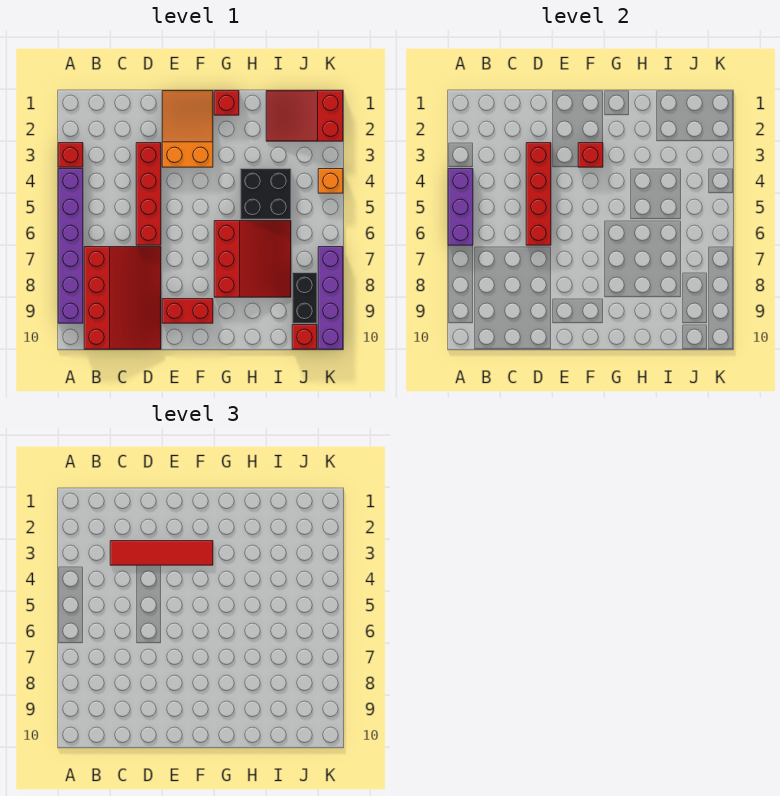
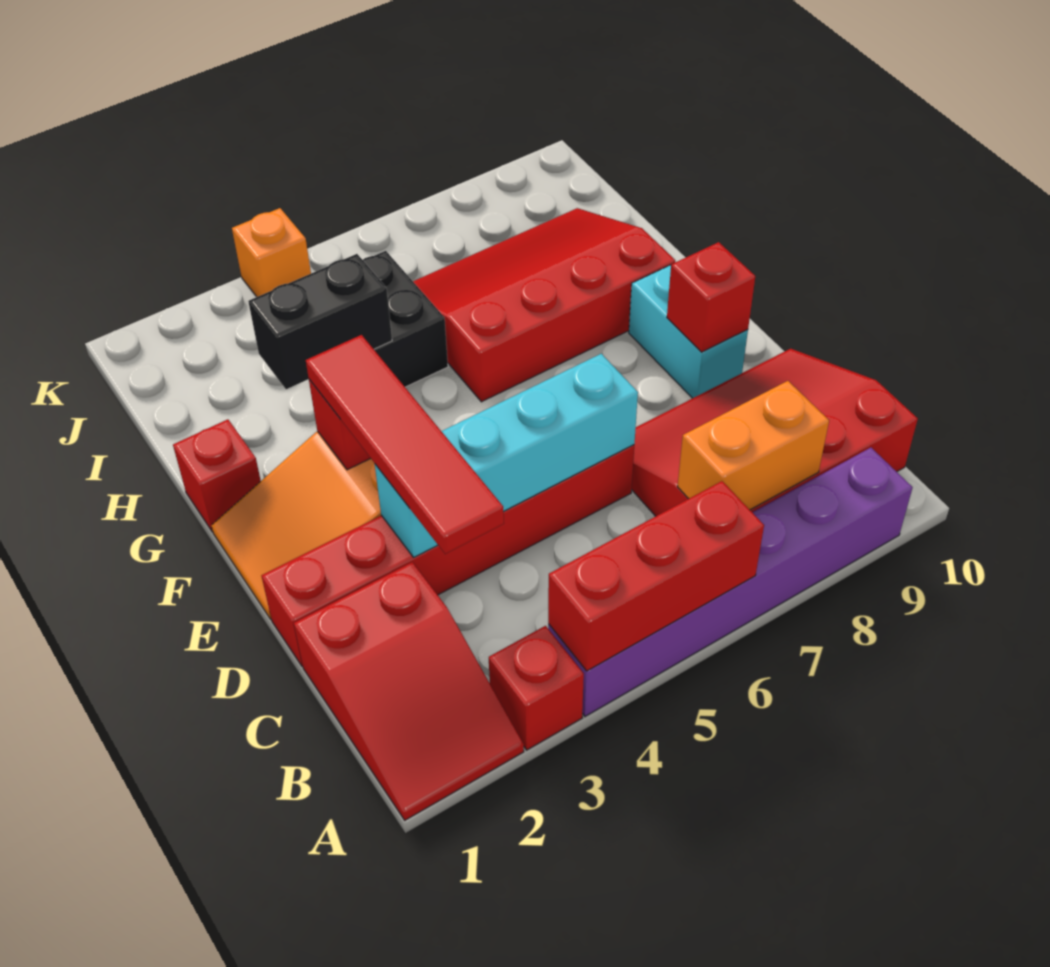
purple brick A4:A6 level 2 -> red brick A4:A6 level 2
none -> orange brick B7:B8 level 2
red brick D3:D6 level 1 -> red brick D1:D6 level 1
red brick D3:D6 level 2 -> cyan brick D3:D6 level 2
red brick E9:F9 level 1 -> cyan brick E9:F9 level 1
red slope G6:I8 level 1 top G -> red slope G6:I9 level 1 top G
red slope I1:K2 level 1 top K -> red slope A1:C2 level 1 top C
black brick J8:J9 level 1 -> black brick H3:H4 level 2
red brick J10 level 1 -> red brick E9 level 2
purple brick K7:K10 level 1 -> none

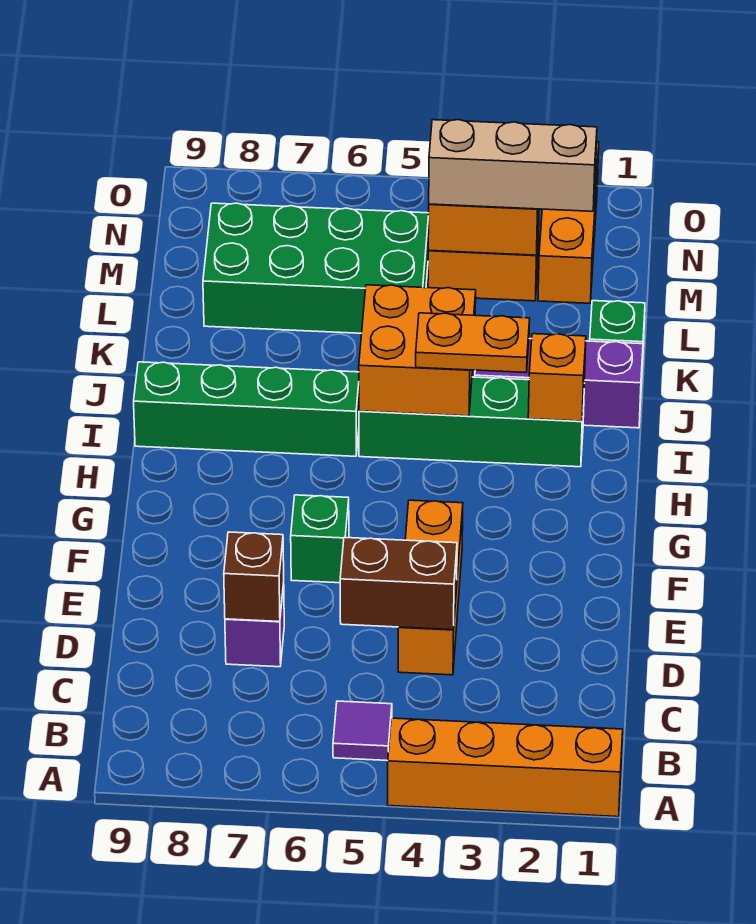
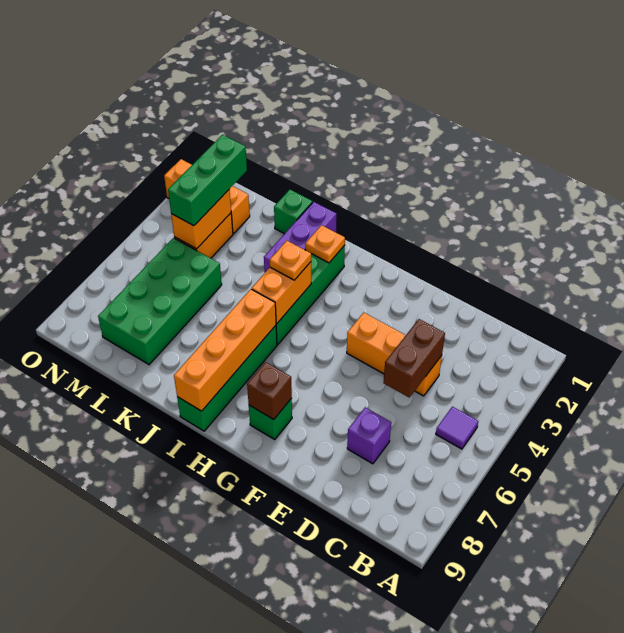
orange brick A1:A4 level 1 -> orange brick I6:I9 level 2
brown brick D7 level 2 -> brown brick G8 level 2
green brick F6 level 1 -> green brick G8 level 1
orange brick I2 level 2 -> orange plate I2 level 2
orange plate I3:I4 level 3 -> orange plate I4 level 3
orange brick I4:J5 level 2 -> orange brick I4:I5 level 2
tan brick M2:M4 level 3 -> green brick M2:M4 level 3

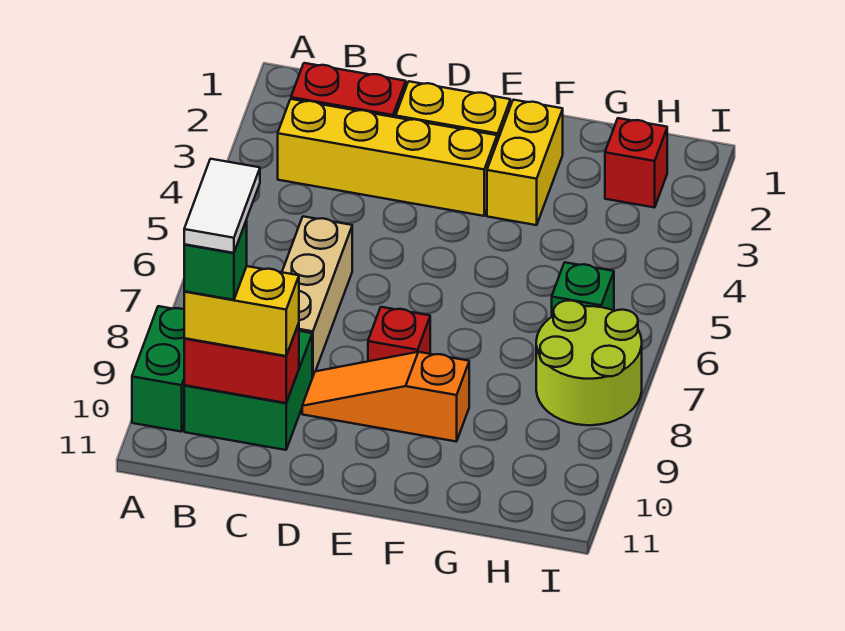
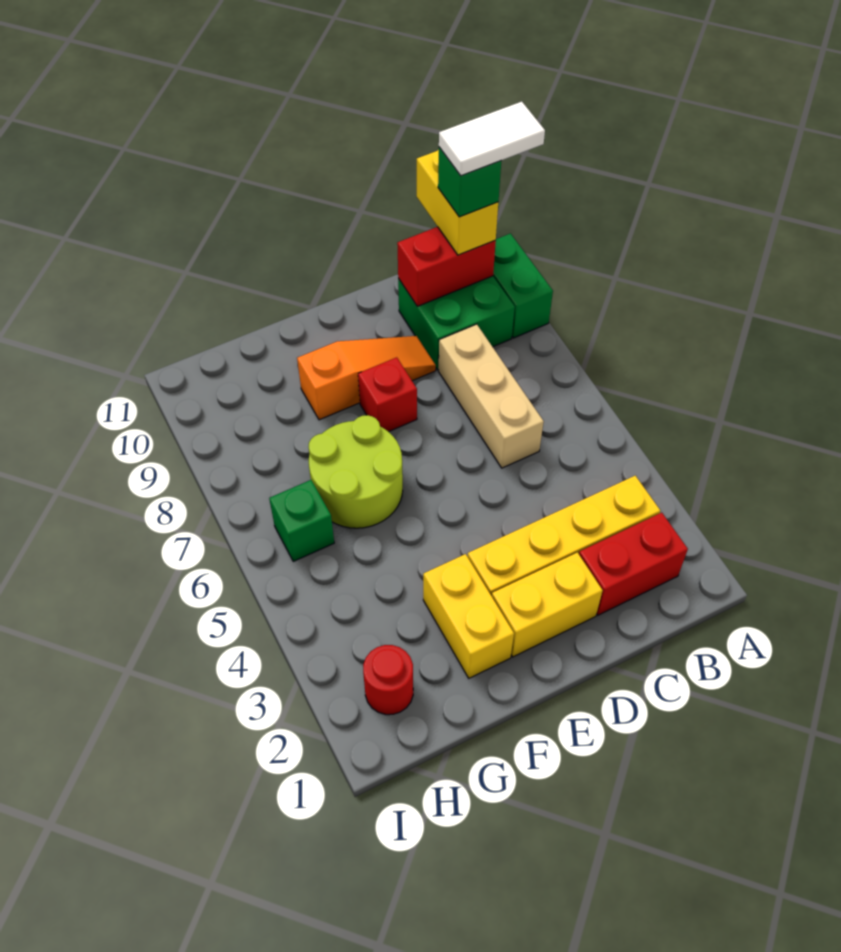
white tile B9:B10 level 5 -> white tile A10:B10 level 5
yellow brick B10:C10 level 3 -> yellow brick B10:B11 level 3
red brick H2 level 1 -> red round brick H2 level 1
lime round brick H7:I8 level 1 -> lime round brick F6:G7 level 1

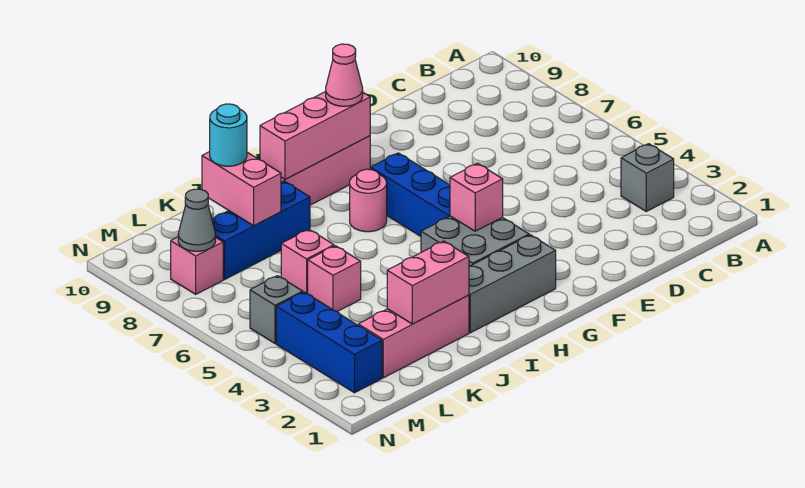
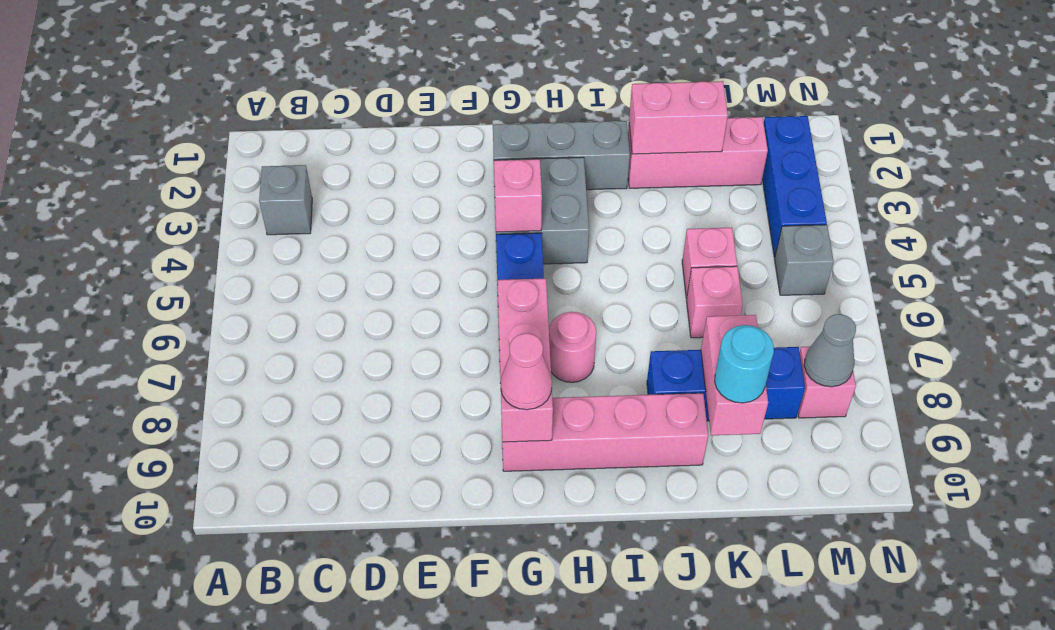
pink brick G9:I9 level 2 -> pink brick G7:G9 level 2

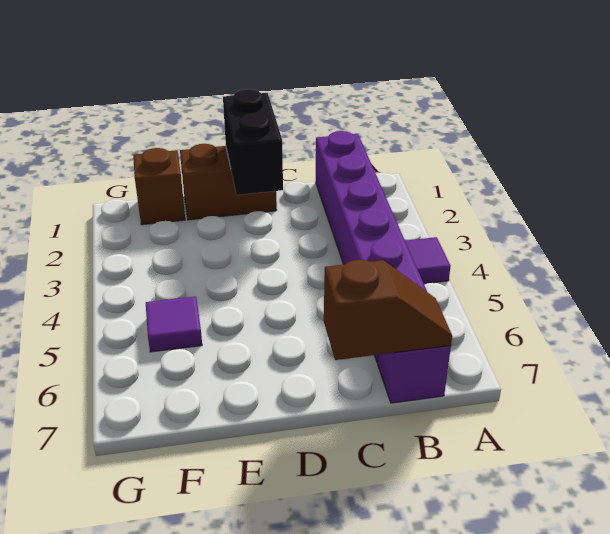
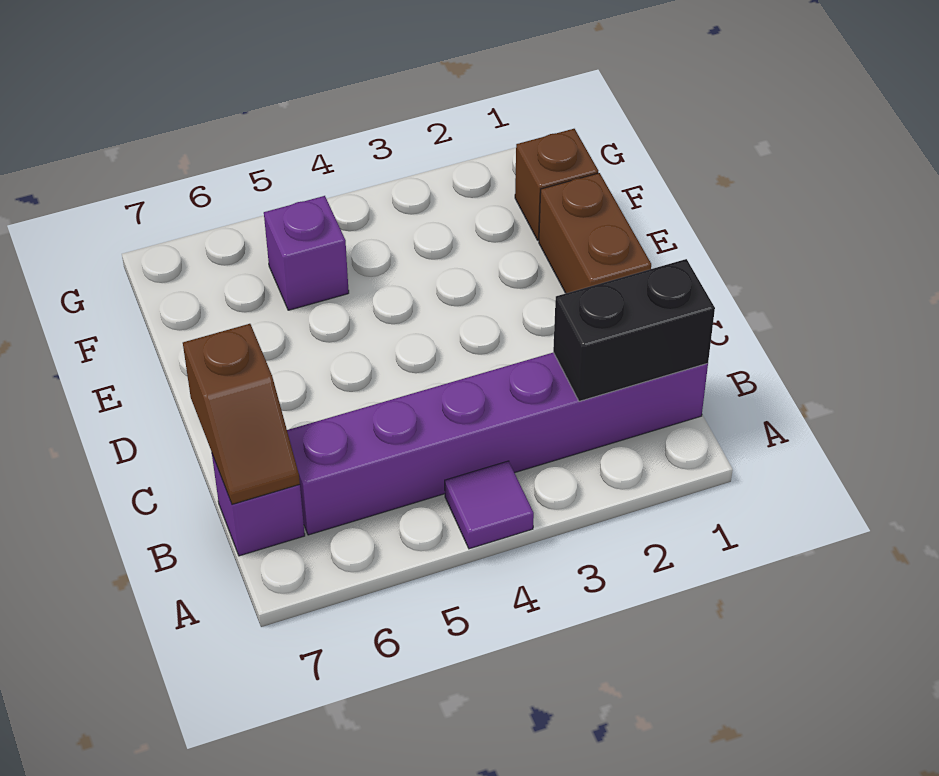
black brick D1:D2 level 2 -> black brick B1:B2 level 2
purple tile F5 level 1 -> purple brick F5 level 1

_ _ _ _ _

## WORK ITEM:
Exactly as written, copy out the listing, but without any pictures.

## ANSWER TO THE EXERCISE:
purple brick A4:A6 level 2 -> red brick A4:A6 level 2
none -> orange brick B7:B8 level 2
red brick D3:D6 level 1 -> red brick D1:D6 level 1
red brick D3:D6 level 2 -> cyan brick D3:D6 level 2
red brick E9:F9 level 1 -> cyan brick E9:F9 level 1
red slope G6:I8 level 1 top G -> red slope G6:I9 level 1 top G
red slope I1:K2 level 1 top K -> red slope A1:C2 level 1 top C
black brick J8:J9 level 1 -> black brick H3:H4 level 2
red brick J10 level 1 -> red brick E9 level 2
purple brick K7:K10 level 1 -> none

orange brick A1:A4 level 1 -> orange brick I6:I9 level 2
brown brick D7 level 2 -> brown brick G8 level 2
green brick F6 level 1 -> green brick G8 level 1
orange brick I2 level 2 -> orange plate I2 level 2
orange plate I3:I4 level 3 -> orange plate I4 level 3
orange brick I4:J5 level 2 -> orange brick I4:I5 level 2
tan brick M2:M4 level 3 -> green brick M2:M4 level 3

white tile B9:B10 level 5 -> white tile A10:B10 level 5
yellow brick B10:C10 level 3 -> yellow brick B10:B11 level 3
red brick H2 level 1 -> red round brick H2 level 1
lime round brick H7:I8 level 1 -> lime round brick F6:G7 level 1

pink brick G9:I9 level 2 -> pink brick G7:G9 level 2

black brick D1:D2 level 2 -> black brick B1:B2 level 2
purple tile F5 level 1 -> purple brick F5 level 1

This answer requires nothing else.